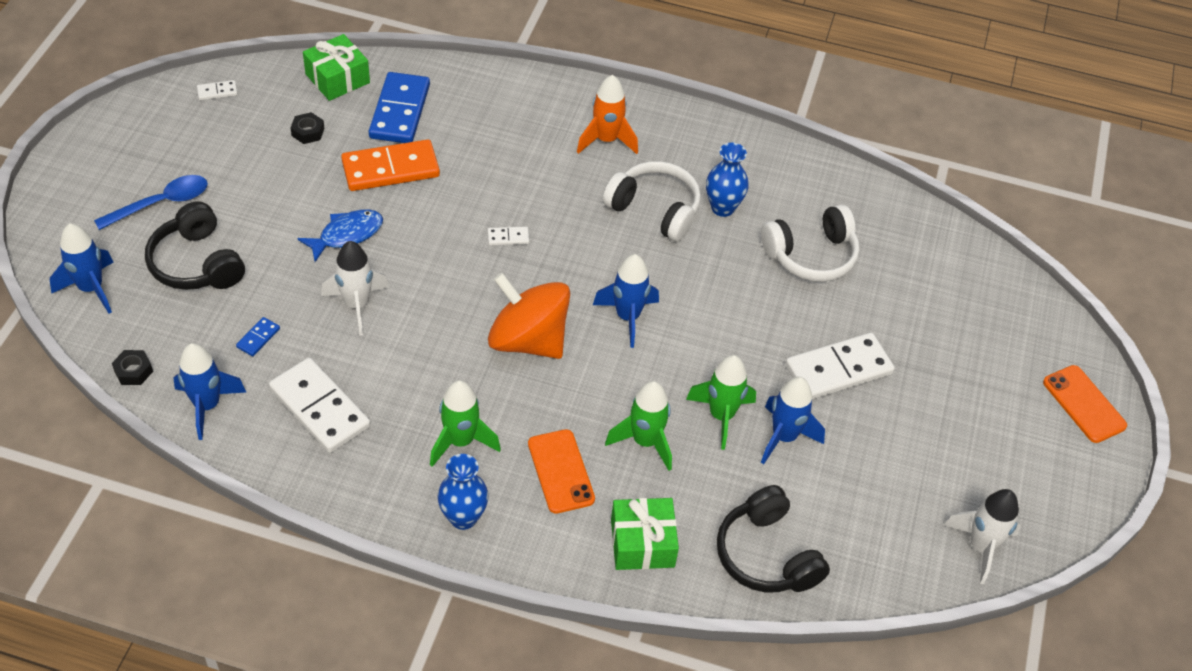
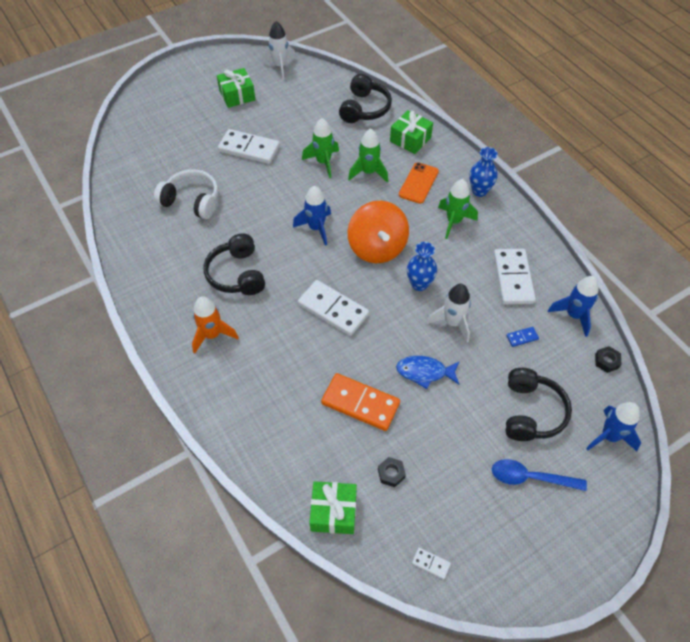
camera: 135 degrees left, 5 degrees up
(399, 111) = (315, 448): blue domino -> none
(508, 237) = (333, 309): white domino -> white domino, size x2.32
(655, 210) = (237, 274): white headphones -> black headphones
(722, 208) = (201, 252): blue vase -> blue vase (419, 284)
(784, 437) = (306, 140): blue rocket -> none
(966, 445) = (237, 95): none -> green gift
(1084, 404) = (170, 80): orange phone -> none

■ What the exercise asks
The answer must consist of each line in the entries above that includes "blue".

■ Problem solution
(399, 111) = (315, 448): blue domino -> none
(722, 208) = (201, 252): blue vase -> blue vase (419, 284)
(784, 437) = (306, 140): blue rocket -> none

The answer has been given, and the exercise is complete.